## What the task asks
Starting at the top of the listing below, copy each line exactly, stopping after the line that contains "JP2 pin 2: VDD -> GND".

## Excerpted records
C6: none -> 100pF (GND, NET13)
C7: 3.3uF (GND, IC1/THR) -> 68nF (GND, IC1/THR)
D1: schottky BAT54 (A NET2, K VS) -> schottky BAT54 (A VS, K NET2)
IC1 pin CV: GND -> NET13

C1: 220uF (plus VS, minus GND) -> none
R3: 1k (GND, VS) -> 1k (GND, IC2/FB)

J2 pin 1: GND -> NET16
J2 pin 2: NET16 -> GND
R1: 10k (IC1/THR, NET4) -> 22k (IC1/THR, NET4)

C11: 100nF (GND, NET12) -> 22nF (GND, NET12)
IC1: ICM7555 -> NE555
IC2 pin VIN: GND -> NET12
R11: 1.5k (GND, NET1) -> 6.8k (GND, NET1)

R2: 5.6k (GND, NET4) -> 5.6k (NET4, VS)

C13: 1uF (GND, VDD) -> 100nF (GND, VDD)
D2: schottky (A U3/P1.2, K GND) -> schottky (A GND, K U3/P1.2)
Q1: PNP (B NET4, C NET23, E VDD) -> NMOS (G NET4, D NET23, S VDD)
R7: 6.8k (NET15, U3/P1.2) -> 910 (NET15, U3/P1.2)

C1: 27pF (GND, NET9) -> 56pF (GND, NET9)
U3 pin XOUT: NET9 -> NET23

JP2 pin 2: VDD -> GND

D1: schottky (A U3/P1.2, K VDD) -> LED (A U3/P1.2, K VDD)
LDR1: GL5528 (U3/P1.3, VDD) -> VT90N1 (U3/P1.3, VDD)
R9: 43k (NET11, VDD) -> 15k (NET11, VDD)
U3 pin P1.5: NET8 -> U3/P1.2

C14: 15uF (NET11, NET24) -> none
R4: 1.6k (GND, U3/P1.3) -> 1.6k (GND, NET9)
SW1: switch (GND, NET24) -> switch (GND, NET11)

## Response area
C6: none -> 100pF (GND, NET13)
C7: 3.3uF (GND, IC1/THR) -> 68nF (GND, IC1/THR)
D1: schottky BAT54 (A NET2, K VS) -> schottky BAT54 (A VS, K NET2)
IC1 pin CV: GND -> NET13

C1: 220uF (plus VS, minus GND) -> none
R3: 1k (GND, VS) -> 1k (GND, IC2/FB)

J2 pin 1: GND -> NET16
J2 pin 2: NET16 -> GND
R1: 10k (IC1/THR, NET4) -> 22k (IC1/THR, NET4)

C11: 100nF (GND, NET12) -> 22nF (GND, NET12)
IC1: ICM7555 -> NE555
IC2 pin VIN: GND -> NET12
R11: 1.5k (GND, NET1) -> 6.8k (GND, NET1)

R2: 5.6k (GND, NET4) -> 5.6k (NET4, VS)

C13: 1uF (GND, VDD) -> 100nF (GND, VDD)
D2: schottky (A U3/P1.2, K GND) -> schottky (A GND, K U3/P1.2)
Q1: PNP (B NET4, C NET23, E VDD) -> NMOS (G NET4, D NET23, S VDD)
R7: 6.8k (NET15, U3/P1.2) -> 910 (NET15, U3/P1.2)

C1: 27pF (GND, NET9) -> 56pF (GND, NET9)
U3 pin XOUT: NET9 -> NET23

JP2 pin 2: VDD -> GND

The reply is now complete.